(Object change descriptions)
-------

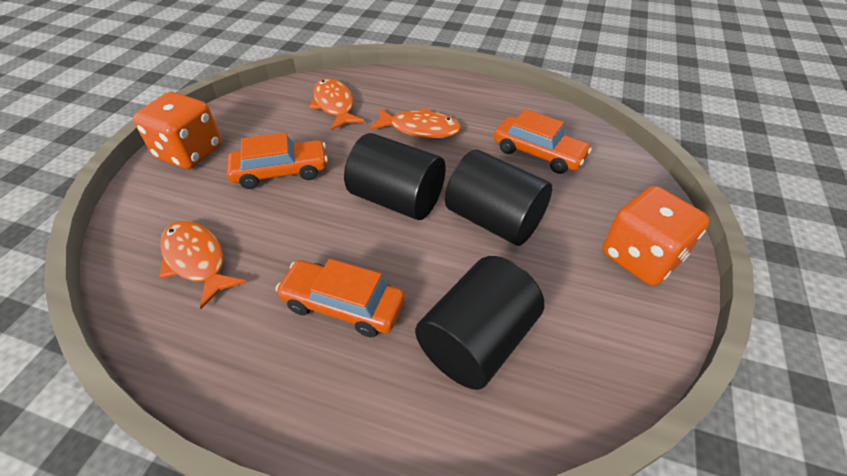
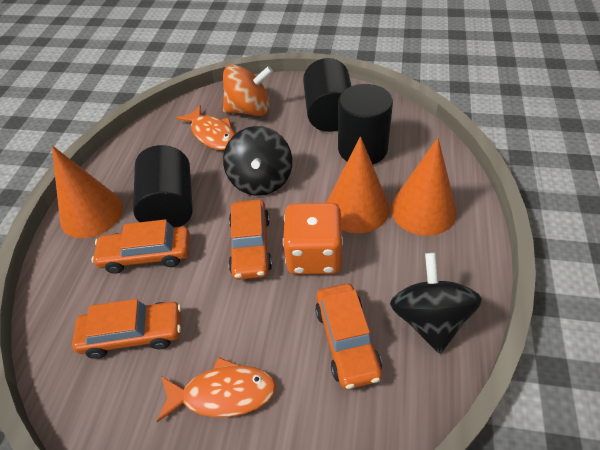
black spinning top: 0 -> 2
orange car: 3 -> 4
orange cone: 0 -> 3
orange dice: 2 -> 1
orange fish: 3 -> 2
orange spinning top: 0 -> 1

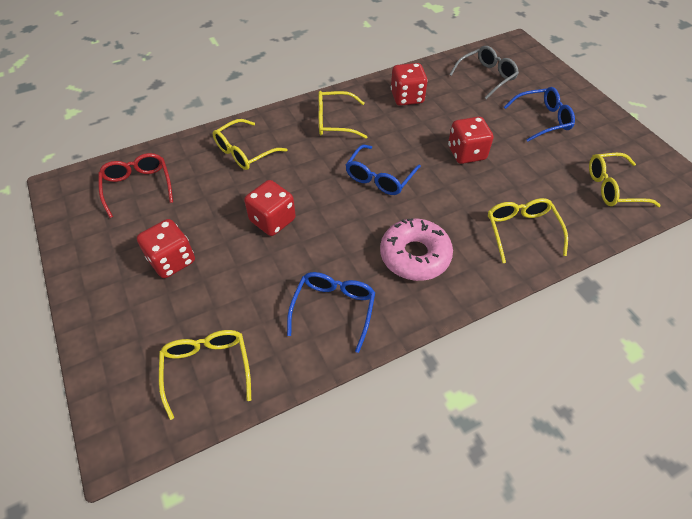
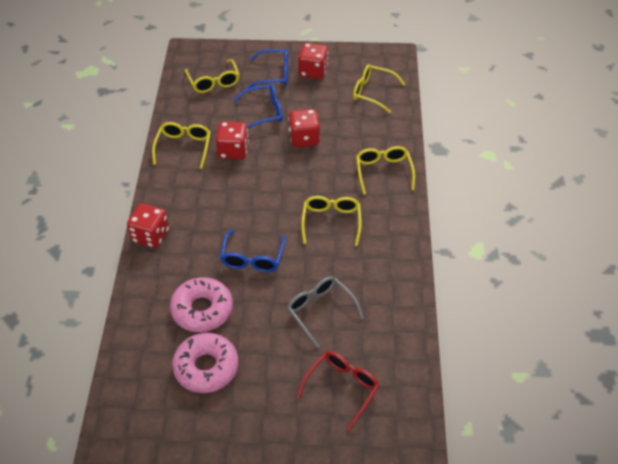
pink donut: 1 -> 2

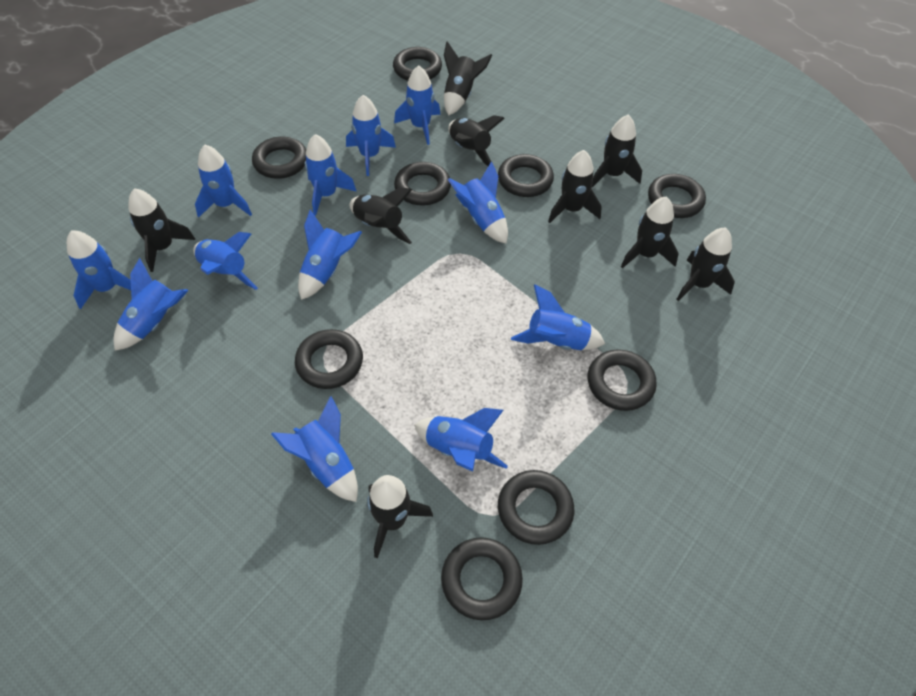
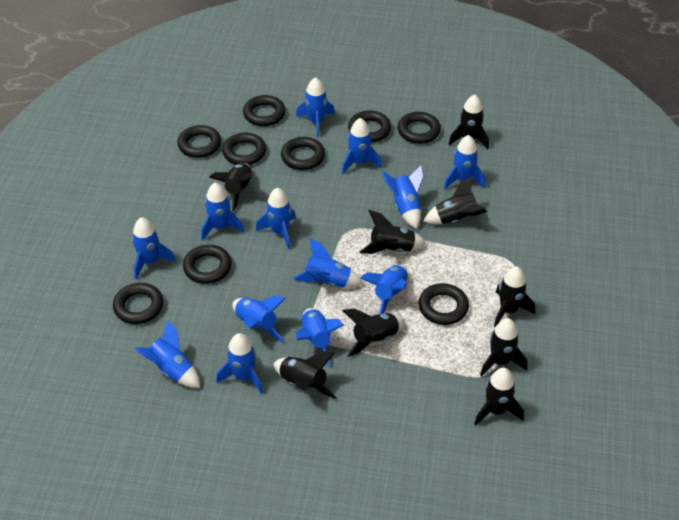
blue rocket: 12 -> 13

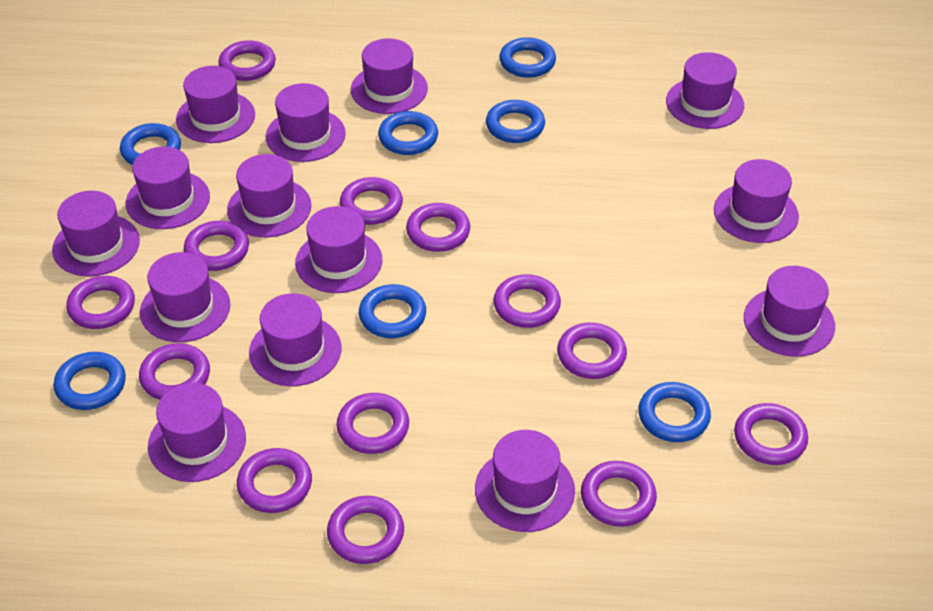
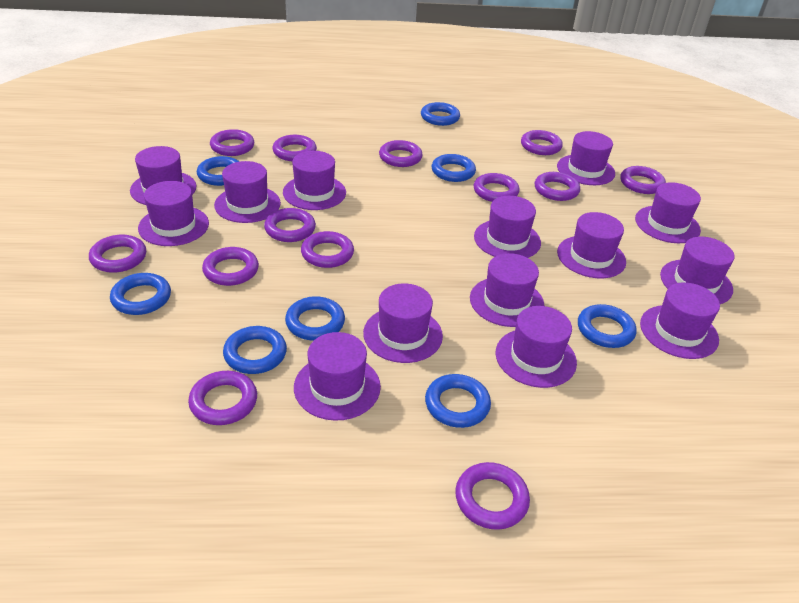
blue ring: 7 -> 8

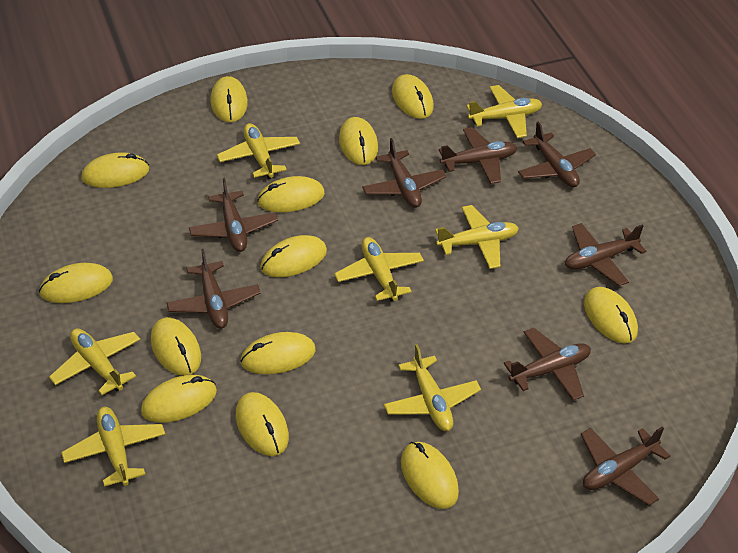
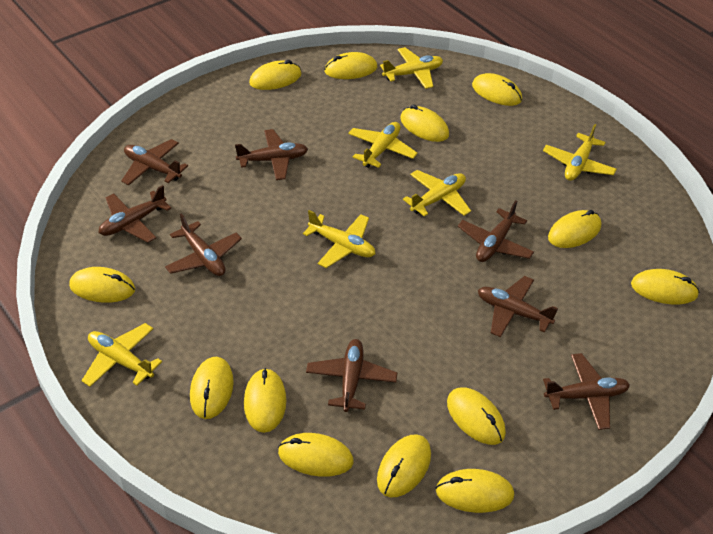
yellow plane: 7 -> 6

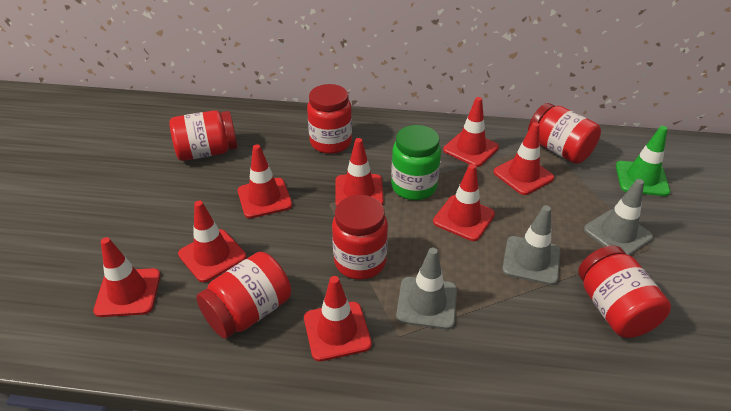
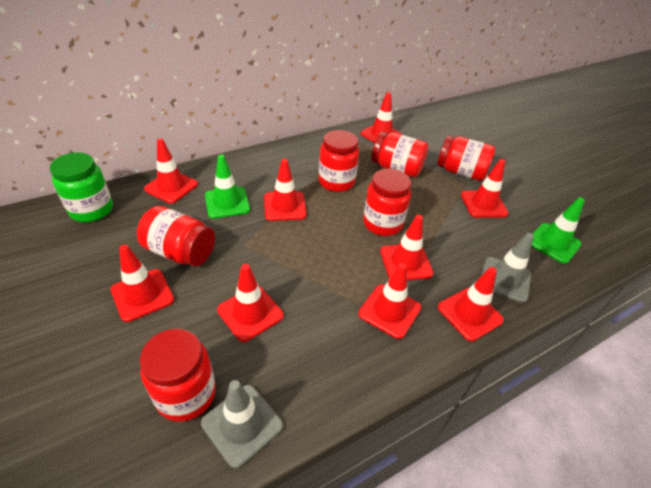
green traffic cone: 1 -> 2
grey traffic cone: 3 -> 2
red traffic cone: 8 -> 9

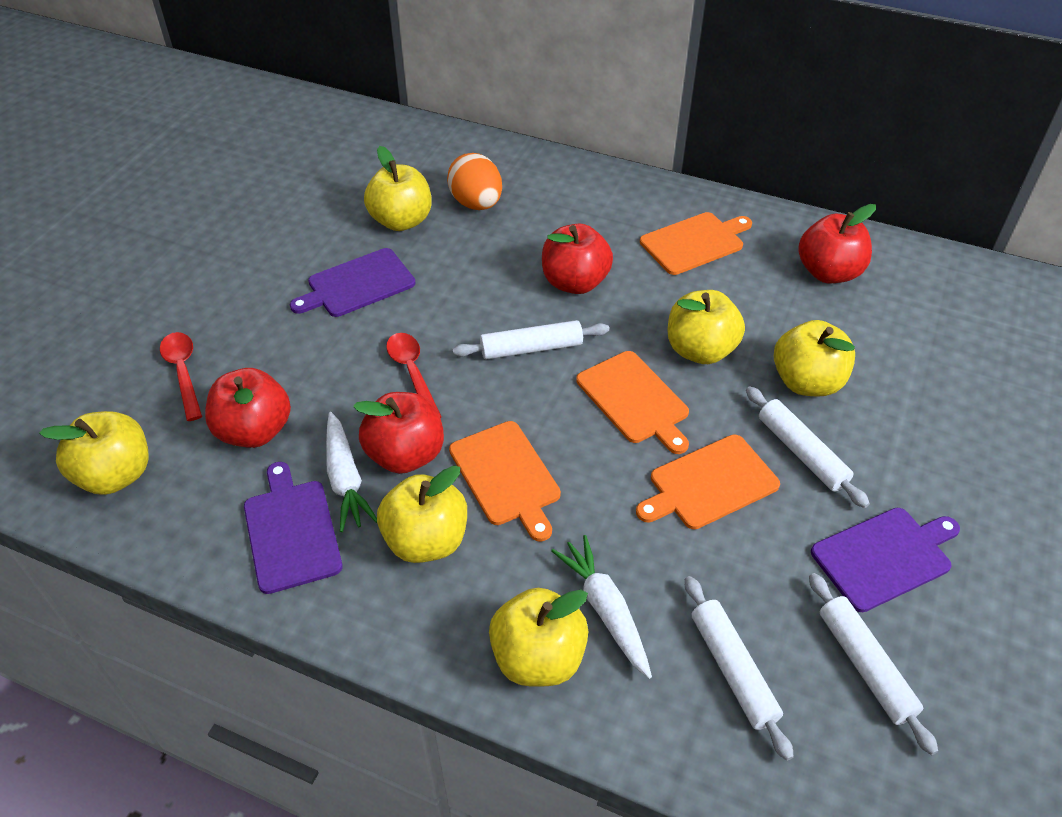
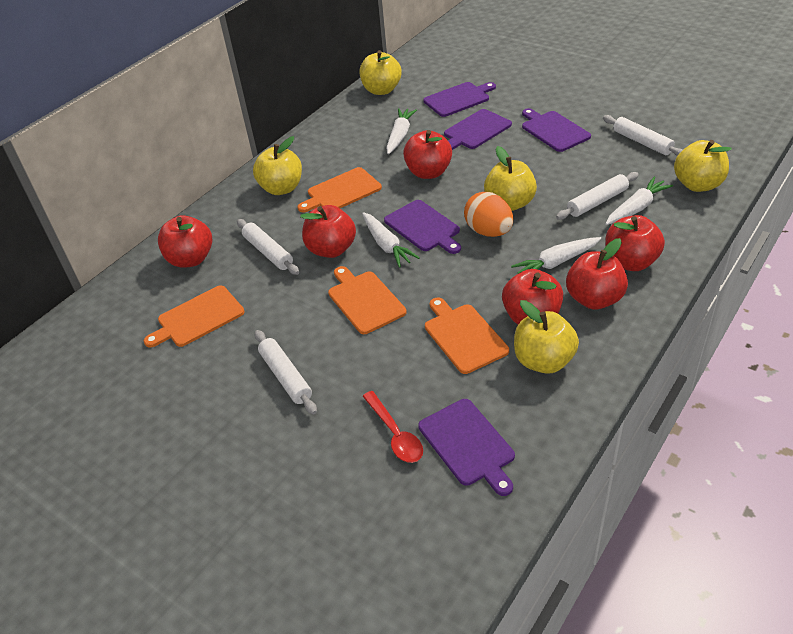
purple cutting board: 3 -> 5
red apple: 4 -> 6
red spoon: 2 -> 1
white carrot: 2 -> 4
yellow apple: 6 -> 5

-------

▶ What is expected
Only the records, copied exactly and without pictures, should make up the answer.

▶ Exercise output
black spinning top: 0 -> 2
orange car: 3 -> 4
orange cone: 0 -> 3
orange dice: 2 -> 1
orange fish: 3 -> 2
orange spinning top: 0 -> 1

pink donut: 1 -> 2

blue rocket: 12 -> 13

blue ring: 7 -> 8

yellow plane: 7 -> 6

green traffic cone: 1 -> 2
grey traffic cone: 3 -> 2
red traffic cone: 8 -> 9

purple cutting board: 3 -> 5
red apple: 4 -> 6
red spoon: 2 -> 1
white carrot: 2 -> 4
yellow apple: 6 -> 5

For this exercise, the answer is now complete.